Source information.
□ □ □ □ □

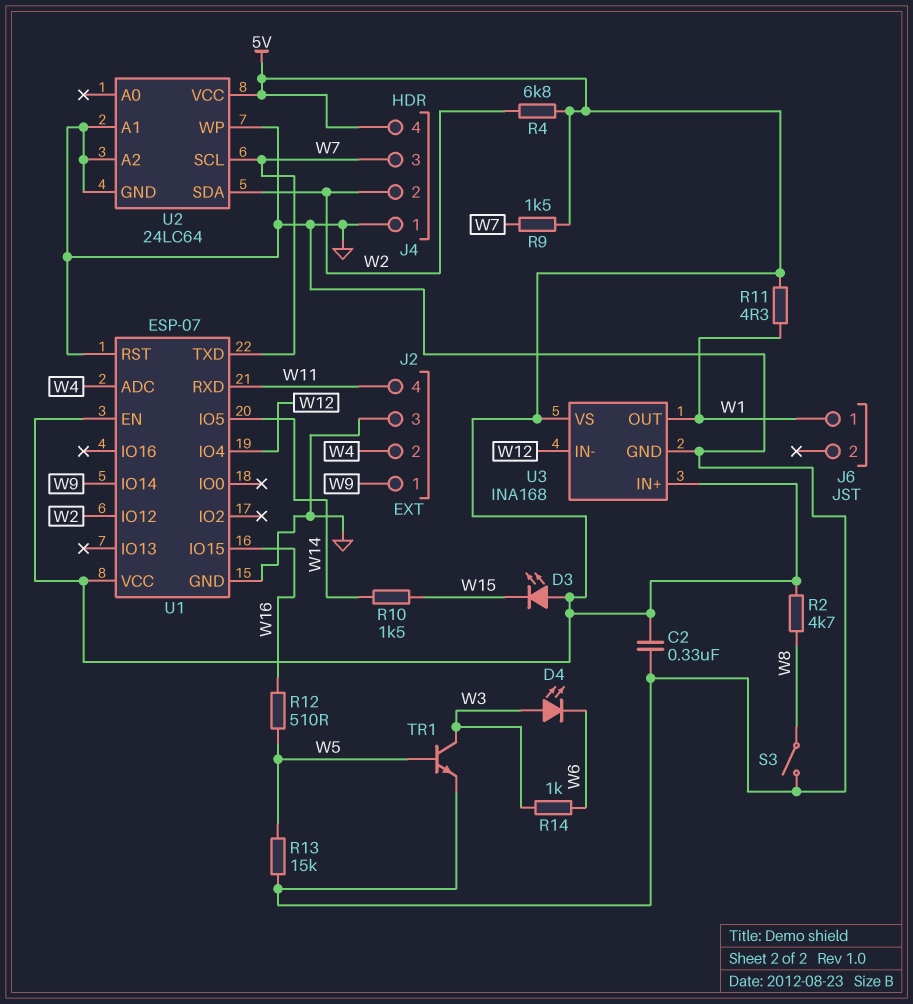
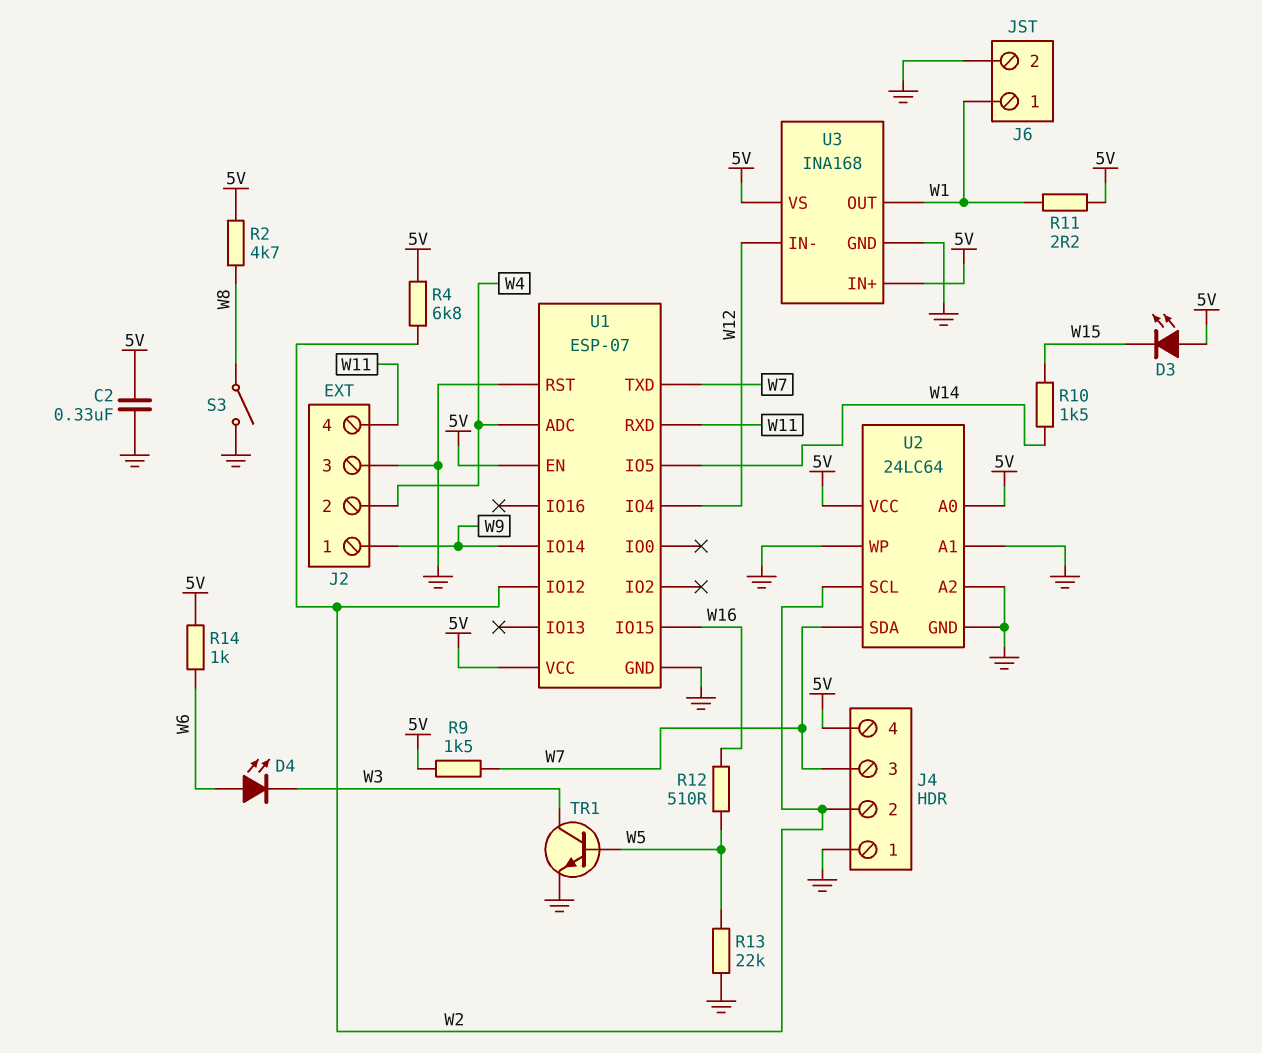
D4: LED (A W3, K W6) -> LED (A W6, K W3)
J6 pin 2: none -> GND
R11: 4.3 (5V, W1) -> 2.2 (5V, W1)
R13: 15k (GND, W5) -> 22k (GND, W5)
R14: 1k (W3, W6) -> 1k (5V, W6)
U2 pin A0: none -> 5V
U2 pin SCL: W7 -> W2
U2 pin SDA: W2 -> W7

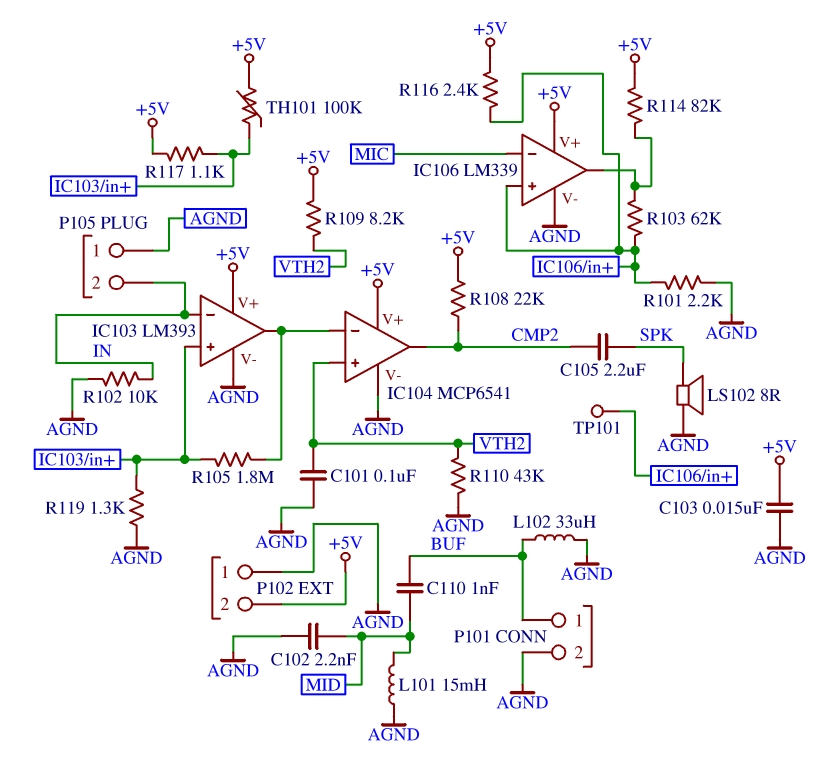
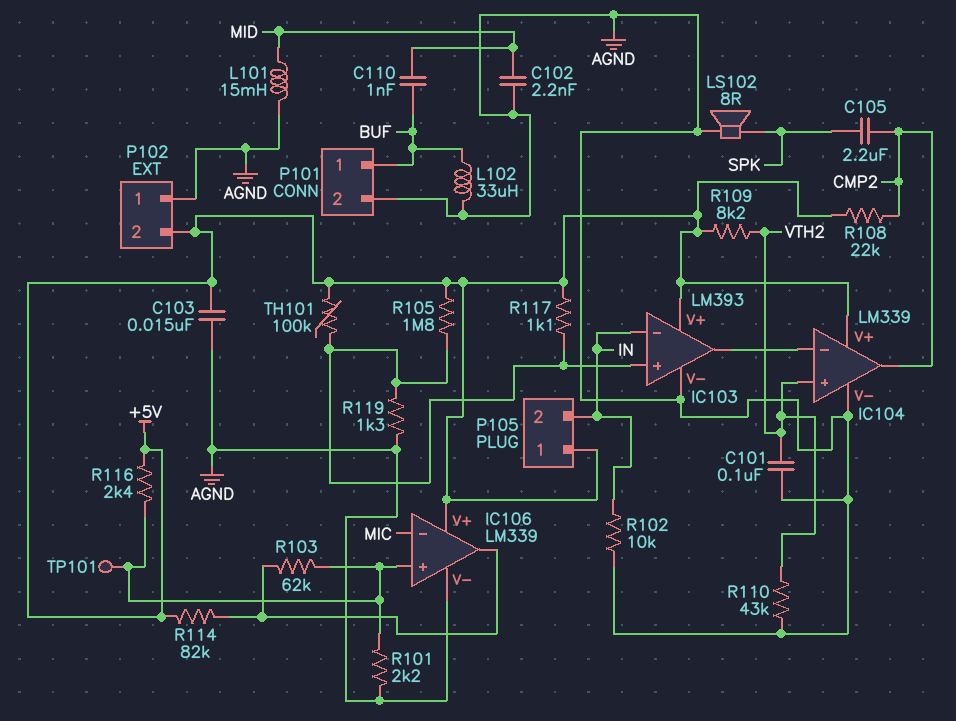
IC104: MCP6541 -> LM339
P105 pin 1: AGND -> +5V
R105: 1.8M (IC103/in+, IC103/out) -> 1.8M (+5V, IC103/in+)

□ □ □ □ □

Work to complete. Pictures aside, reproduce exactly the lines from the one containing "R14: 1k (W3, W6) -> 1k (5V, W6)" to the end of the listing above, both ends included.

The completed task.
R14: 1k (W3, W6) -> 1k (5V, W6)
U2 pin A0: none -> 5V
U2 pin SCL: W7 -> W2
U2 pin SDA: W2 -> W7

IC104: MCP6541 -> LM339
P105 pin 1: AGND -> +5V
R105: 1.8M (IC103/in+, IC103/out) -> 1.8M (+5V, IC103/in+)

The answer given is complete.